• [WHAT THE TASK REQUIRES] Set down, please, exactly the lines below that run from the line with "R117: 3.3k (VA, n1) -> 3.3k (GND, n1)" to the line with "V102: 15V (plus", both lines included.

• [RECORDS SUPPLIED]
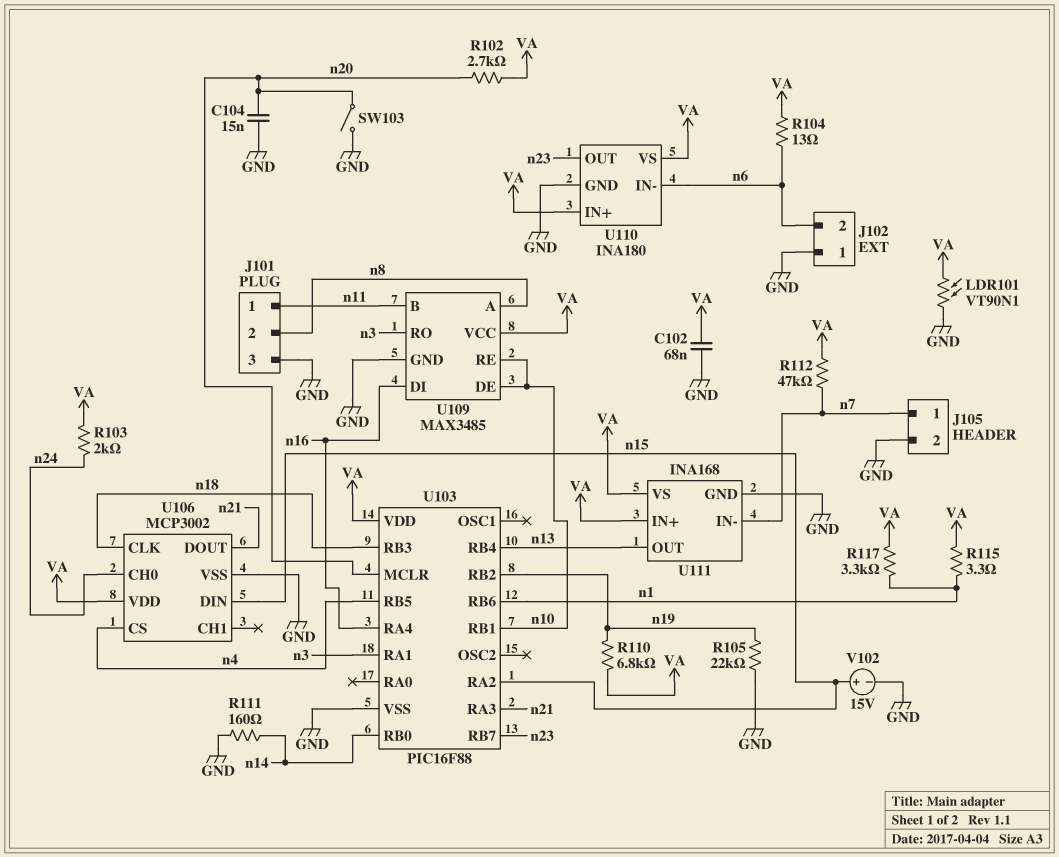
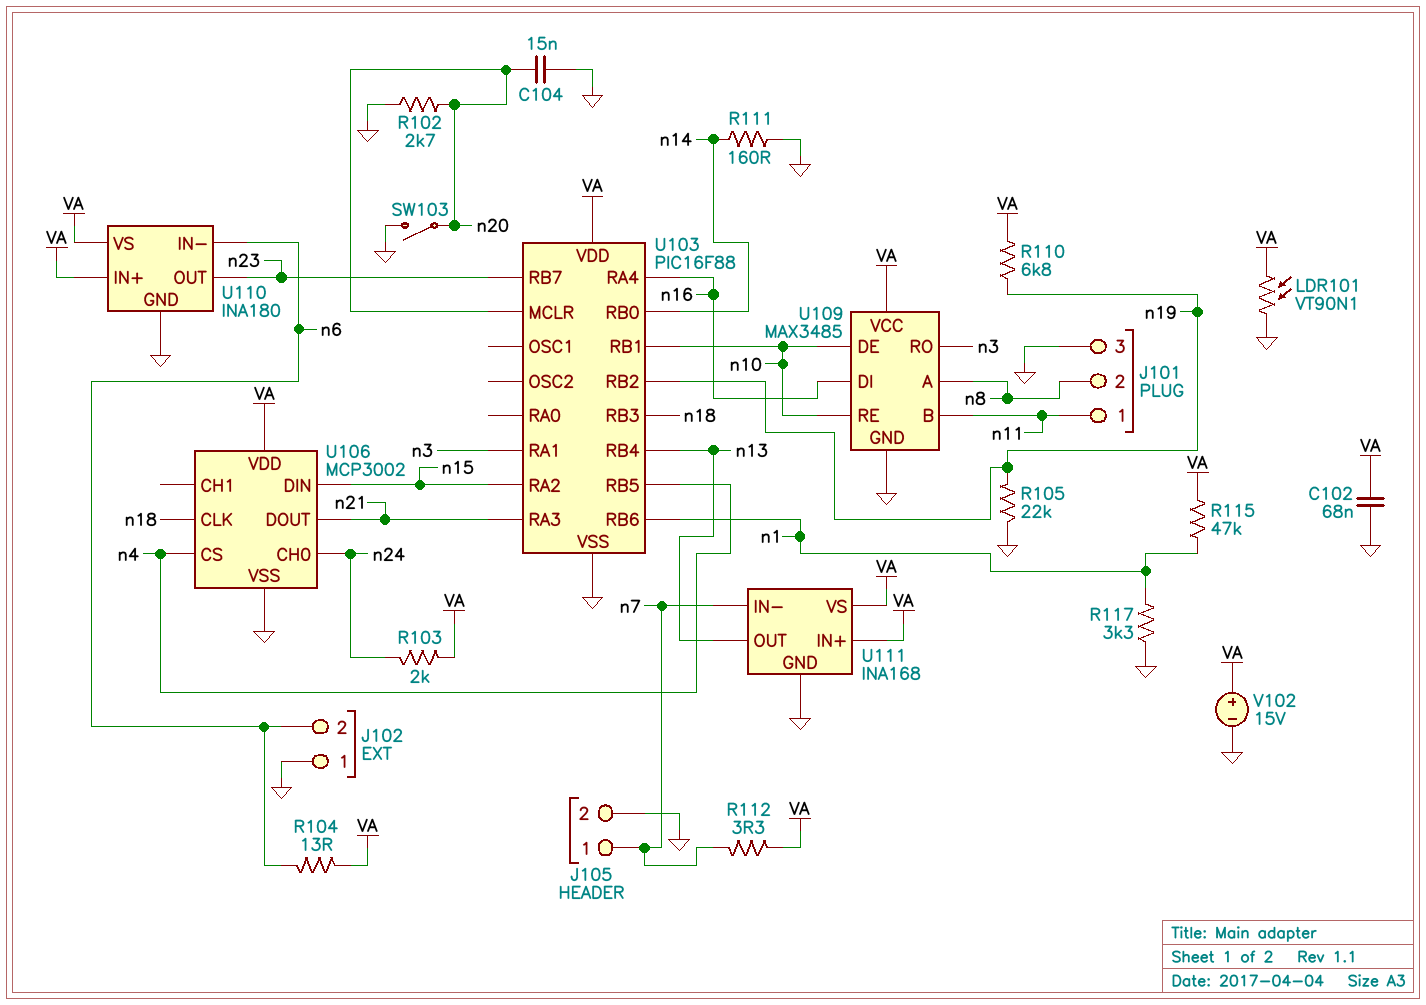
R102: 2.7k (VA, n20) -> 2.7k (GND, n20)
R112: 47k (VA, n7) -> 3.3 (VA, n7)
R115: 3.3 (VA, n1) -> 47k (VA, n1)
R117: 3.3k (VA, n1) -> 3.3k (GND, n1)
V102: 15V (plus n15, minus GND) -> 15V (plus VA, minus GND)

---

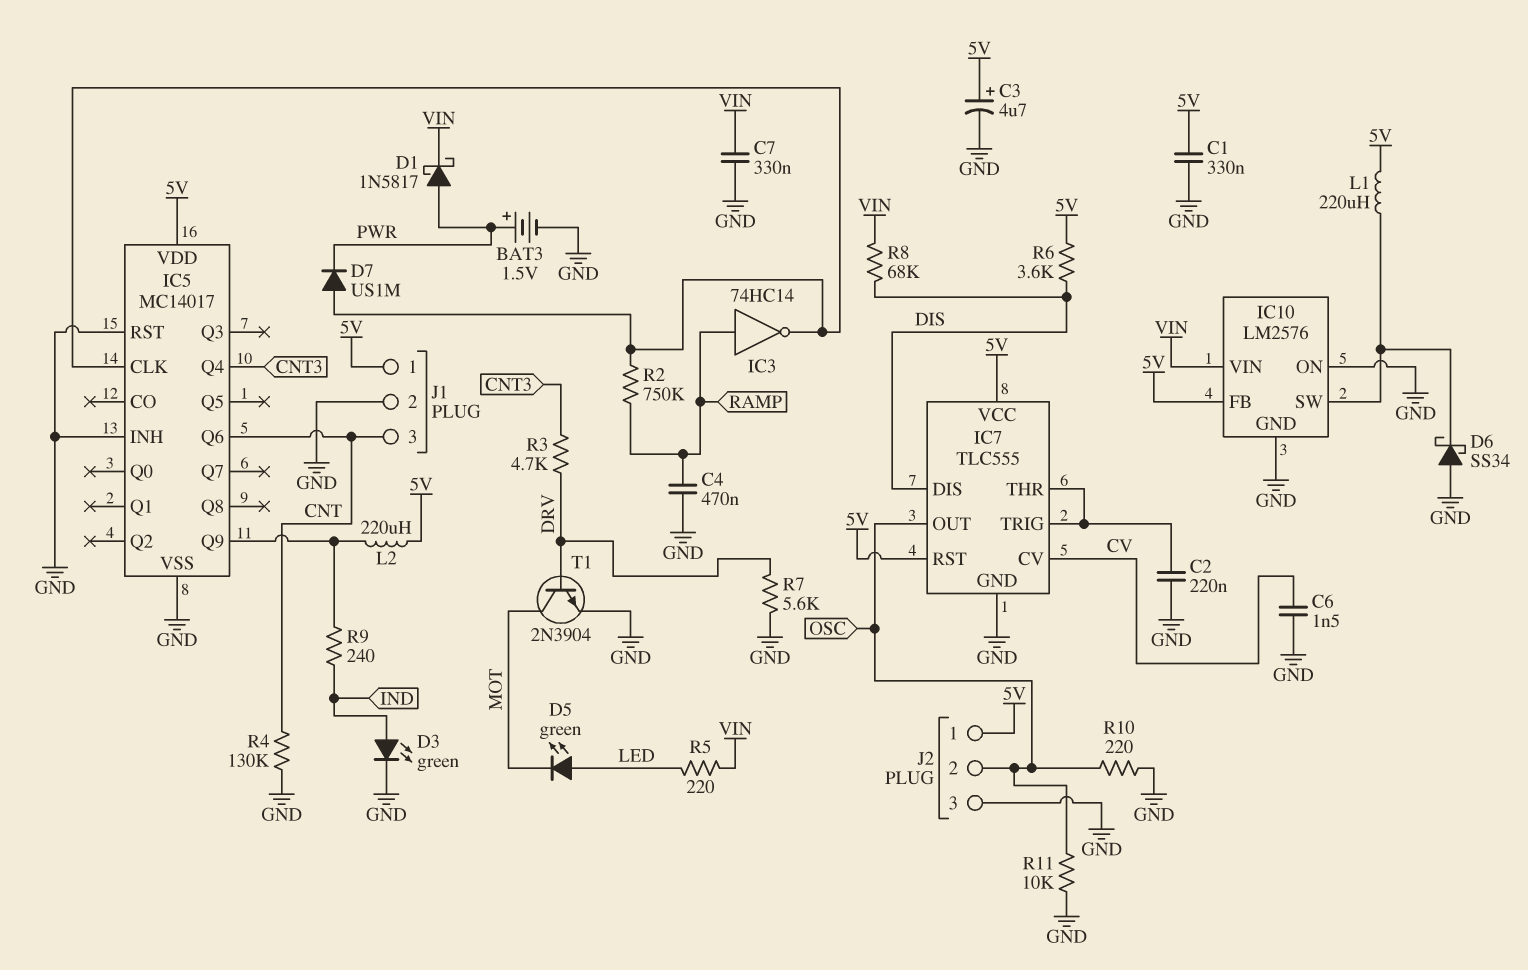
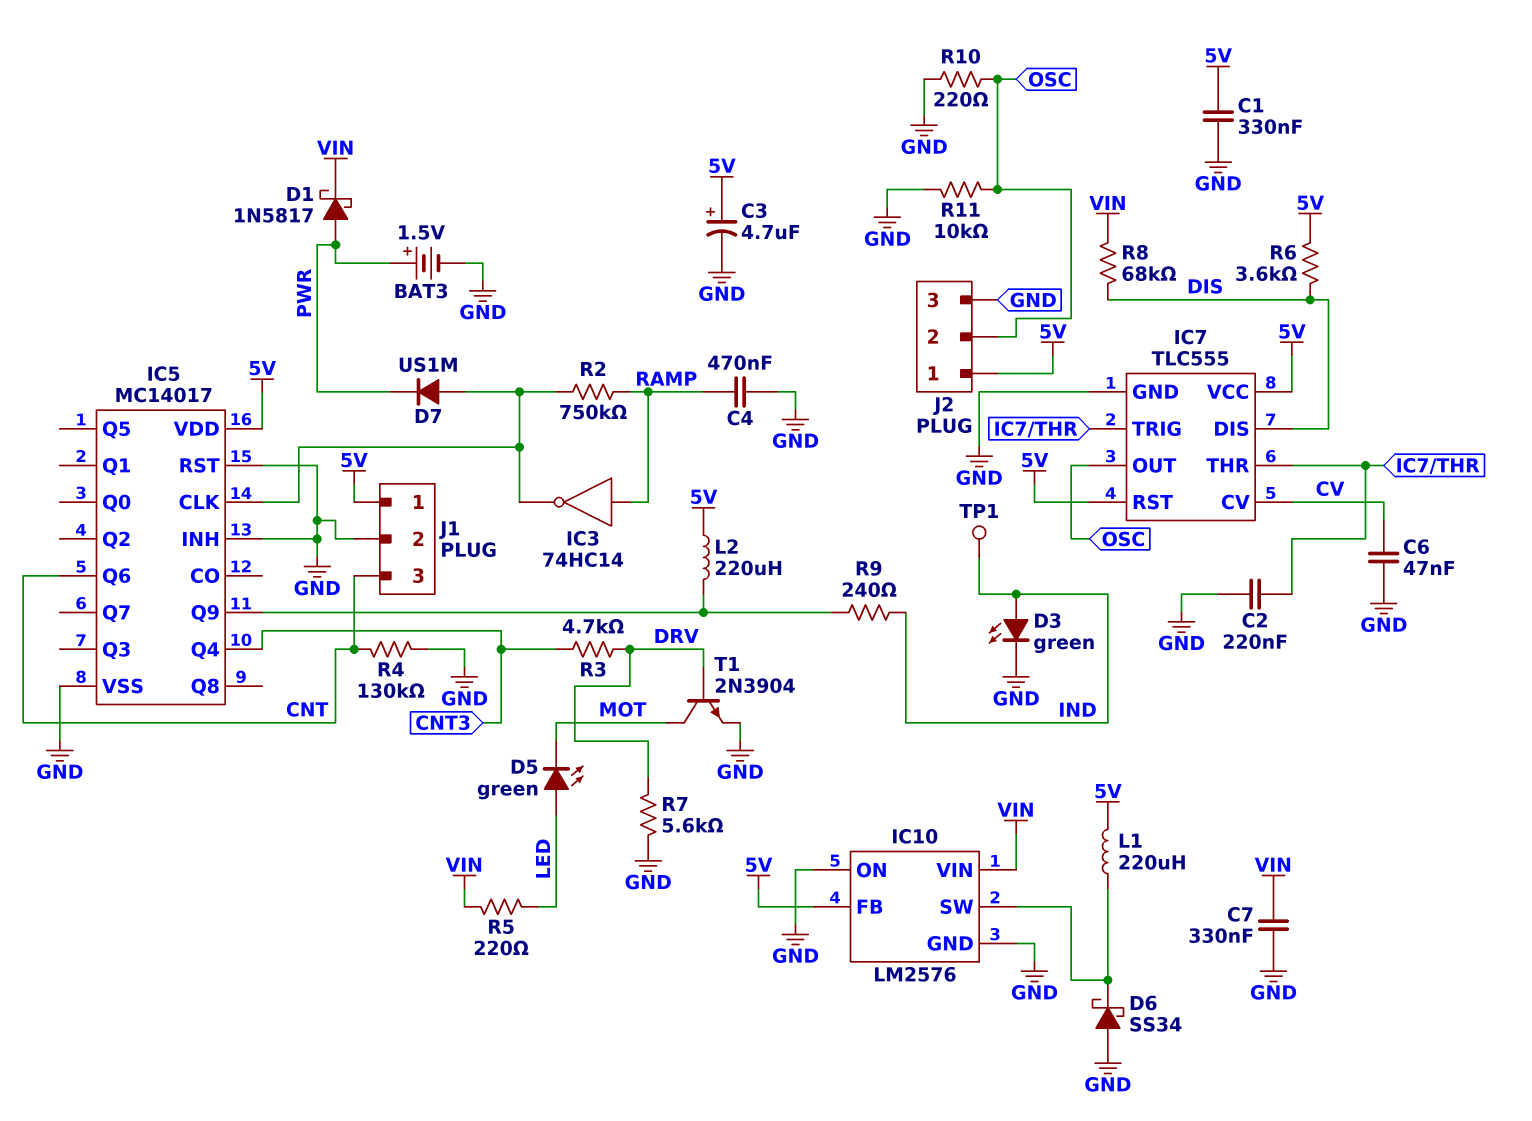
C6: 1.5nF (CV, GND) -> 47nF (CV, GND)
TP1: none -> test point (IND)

• [EXERCISE SOLUTION]
R117: 3.3k (VA, n1) -> 3.3k (GND, n1)
V102: 15V (plus n15, minus GND) -> 15V (plus VA, minus GND)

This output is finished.